Recorded information >>
*-*-*

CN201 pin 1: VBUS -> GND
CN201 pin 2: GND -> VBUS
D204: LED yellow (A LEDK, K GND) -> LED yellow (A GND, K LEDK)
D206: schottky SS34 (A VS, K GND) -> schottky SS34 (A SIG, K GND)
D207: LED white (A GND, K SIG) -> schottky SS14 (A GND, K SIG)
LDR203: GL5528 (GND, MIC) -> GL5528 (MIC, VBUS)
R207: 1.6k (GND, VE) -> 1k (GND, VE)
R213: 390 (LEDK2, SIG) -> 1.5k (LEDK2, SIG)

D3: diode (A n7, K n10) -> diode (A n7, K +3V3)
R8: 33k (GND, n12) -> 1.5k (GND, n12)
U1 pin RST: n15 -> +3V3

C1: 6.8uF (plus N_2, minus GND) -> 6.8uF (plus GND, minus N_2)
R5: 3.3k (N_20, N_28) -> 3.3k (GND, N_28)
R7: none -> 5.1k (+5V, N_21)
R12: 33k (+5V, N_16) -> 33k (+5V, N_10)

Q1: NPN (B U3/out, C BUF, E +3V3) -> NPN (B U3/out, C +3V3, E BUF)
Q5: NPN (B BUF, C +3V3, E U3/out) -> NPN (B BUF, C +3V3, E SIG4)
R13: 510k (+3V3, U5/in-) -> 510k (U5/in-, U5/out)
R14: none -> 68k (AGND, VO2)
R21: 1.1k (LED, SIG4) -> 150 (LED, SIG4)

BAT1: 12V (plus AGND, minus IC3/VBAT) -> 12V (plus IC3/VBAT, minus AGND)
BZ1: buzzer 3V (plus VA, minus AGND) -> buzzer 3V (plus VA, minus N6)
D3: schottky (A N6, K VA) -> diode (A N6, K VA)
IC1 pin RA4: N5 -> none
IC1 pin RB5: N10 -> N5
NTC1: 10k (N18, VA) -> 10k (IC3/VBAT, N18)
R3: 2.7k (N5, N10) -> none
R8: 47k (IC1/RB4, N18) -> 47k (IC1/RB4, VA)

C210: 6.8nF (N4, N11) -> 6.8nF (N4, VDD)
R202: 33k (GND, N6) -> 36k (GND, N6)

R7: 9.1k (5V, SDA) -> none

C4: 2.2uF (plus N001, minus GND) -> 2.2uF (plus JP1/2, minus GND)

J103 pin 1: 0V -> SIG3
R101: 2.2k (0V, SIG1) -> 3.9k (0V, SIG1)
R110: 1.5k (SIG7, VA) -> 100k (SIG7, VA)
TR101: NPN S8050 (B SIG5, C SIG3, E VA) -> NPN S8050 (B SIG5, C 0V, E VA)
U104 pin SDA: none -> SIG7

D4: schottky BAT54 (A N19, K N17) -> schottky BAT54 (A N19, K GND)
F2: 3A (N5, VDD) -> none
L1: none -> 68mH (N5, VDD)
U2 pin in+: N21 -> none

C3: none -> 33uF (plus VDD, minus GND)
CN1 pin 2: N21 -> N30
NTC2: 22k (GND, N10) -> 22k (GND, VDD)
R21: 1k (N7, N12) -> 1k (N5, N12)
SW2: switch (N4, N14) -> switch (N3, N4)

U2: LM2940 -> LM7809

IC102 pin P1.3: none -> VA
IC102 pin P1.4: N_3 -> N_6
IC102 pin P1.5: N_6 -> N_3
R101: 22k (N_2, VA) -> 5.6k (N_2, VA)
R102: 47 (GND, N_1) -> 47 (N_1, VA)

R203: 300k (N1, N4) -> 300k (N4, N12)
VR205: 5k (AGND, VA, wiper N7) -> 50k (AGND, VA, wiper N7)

*-*-*

Word for word, restate all of the records.

CN201 pin 1: VBUS -> GND
CN201 pin 2: GND -> VBUS
D204: LED yellow (A LEDK, K GND) -> LED yellow (A GND, K LEDK)
D206: schottky SS34 (A VS, K GND) -> schottky SS34 (A SIG, K GND)
D207: LED white (A GND, K SIG) -> schottky SS14 (A GND, K SIG)
LDR203: GL5528 (GND, MIC) -> GL5528 (MIC, VBUS)
R207: 1.6k (GND, VE) -> 1k (GND, VE)
R213: 390 (LEDK2, SIG) -> 1.5k (LEDK2, SIG)

D3: diode (A n7, K n10) -> diode (A n7, K +3V3)
R8: 33k (GND, n12) -> 1.5k (GND, n12)
U1 pin RST: n15 -> +3V3

C1: 6.8uF (plus N_2, minus GND) -> 6.8uF (plus GND, minus N_2)
R5: 3.3k (N_20, N_28) -> 3.3k (GND, N_28)
R7: none -> 5.1k (+5V, N_21)
R12: 33k (+5V, N_16) -> 33k (+5V, N_10)

Q1: NPN (B U3/out, C BUF, E +3V3) -> NPN (B U3/out, C +3V3, E BUF)
Q5: NPN (B BUF, C +3V3, E U3/out) -> NPN (B BUF, C +3V3, E SIG4)
R13: 510k (+3V3, U5/in-) -> 510k (U5/in-, U5/out)
R14: none -> 68k (AGND, VO2)
R21: 1.1k (LED, SIG4) -> 150 (LED, SIG4)

BAT1: 12V (plus AGND, minus IC3/VBAT) -> 12V (plus IC3/VBAT, minus AGND)
BZ1: buzzer 3V (plus VA, minus AGND) -> buzzer 3V (plus VA, minus N6)
D3: schottky (A N6, K VA) -> diode (A N6, K VA)
IC1 pin RA4: N5 -> none
IC1 pin RB5: N10 -> N5
NTC1: 10k (N18, VA) -> 10k (IC3/VBAT, N18)
R3: 2.7k (N5, N10) -> none
R8: 47k (IC1/RB4, N18) -> 47k (IC1/RB4, VA)

C210: 6.8nF (N4, N11) -> 6.8nF (N4, VDD)
R202: 33k (GND, N6) -> 36k (GND, N6)

R7: 9.1k (5V, SDA) -> none

C4: 2.2uF (plus N001, minus GND) -> 2.2uF (plus JP1/2, minus GND)

J103 pin 1: 0V -> SIG3
R101: 2.2k (0V, SIG1) -> 3.9k (0V, SIG1)
R110: 1.5k (SIG7, VA) -> 100k (SIG7, VA)
TR101: NPN S8050 (B SIG5, C SIG3, E VA) -> NPN S8050 (B SIG5, C 0V, E VA)
U104 pin SDA: none -> SIG7

D4: schottky BAT54 (A N19, K N17) -> schottky BAT54 (A N19, K GND)
F2: 3A (N5, VDD) -> none
L1: none -> 68mH (N5, VDD)
U2 pin in+: N21 -> none

C3: none -> 33uF (plus VDD, minus GND)
CN1 pin 2: N21 -> N30
NTC2: 22k (GND, N10) -> 22k (GND, VDD)
R21: 1k (N7, N12) -> 1k (N5, N12)
SW2: switch (N4, N14) -> switch (N3, N4)

U2: LM2940 -> LM7809

IC102 pin P1.3: none -> VA
IC102 pin P1.4: N_3 -> N_6
IC102 pin P1.5: N_6 -> N_3
R101: 22k (N_2, VA) -> 5.6k (N_2, VA)
R102: 47 (GND, N_1) -> 47 (N_1, VA)

R203: 300k (N1, N4) -> 300k (N4, N12)
VR205: 5k (AGND, VA, wiper N7) -> 50k (AGND, VA, wiper N7)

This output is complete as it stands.